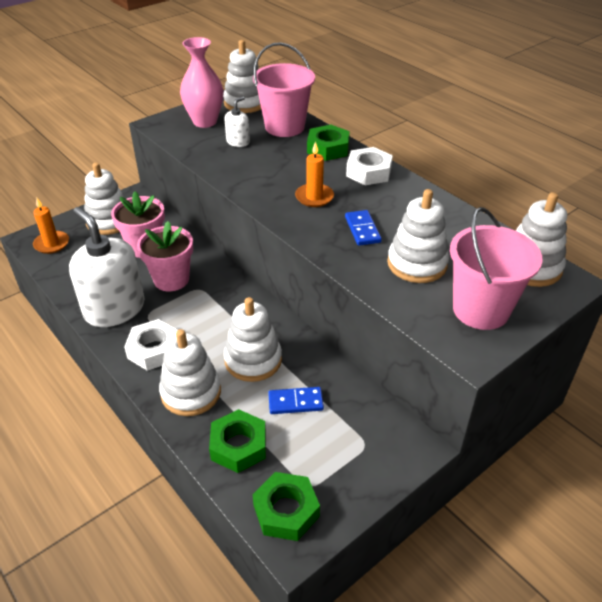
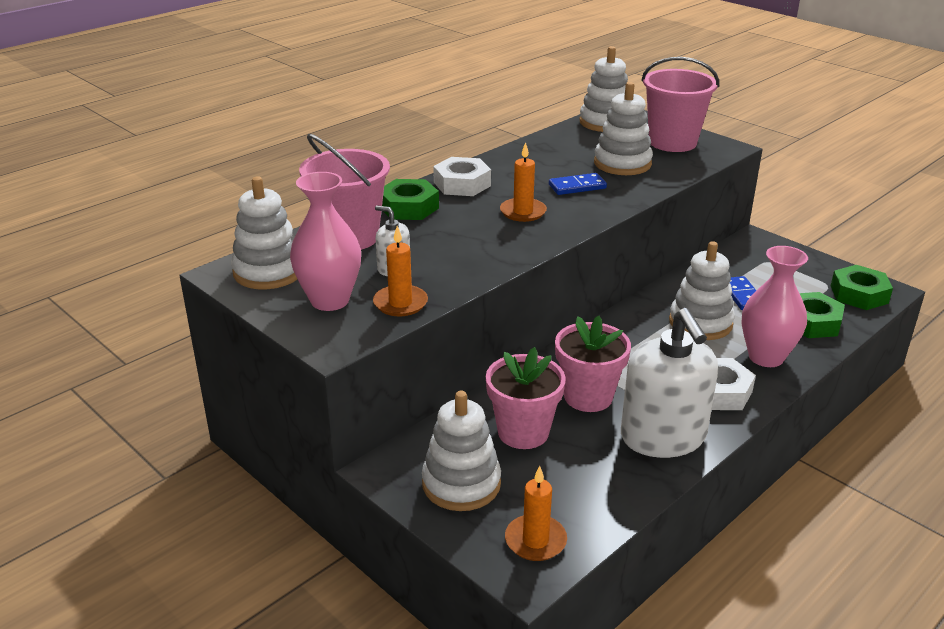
camera: 95 degrees left, 10 degrees down
(114, 309) = (663, 437): white soap dispenser -> white soap dispenser turned 60 degrees counterclockwise
(191, 392) = (766, 357): white stacking toy -> pink vase
(193, 143) = (400, 303): none -> orange candle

[EXERCISE OBJECTIVE] Whenever the string "white" shows up on a line of the listing, copy that line.

[ANSWER TO THE PROBLEM]
(114, 309) = (663, 437): white soap dispenser -> white soap dispenser turned 60 degrees counterclockwise
(191, 392) = (766, 357): white stacking toy -> pink vase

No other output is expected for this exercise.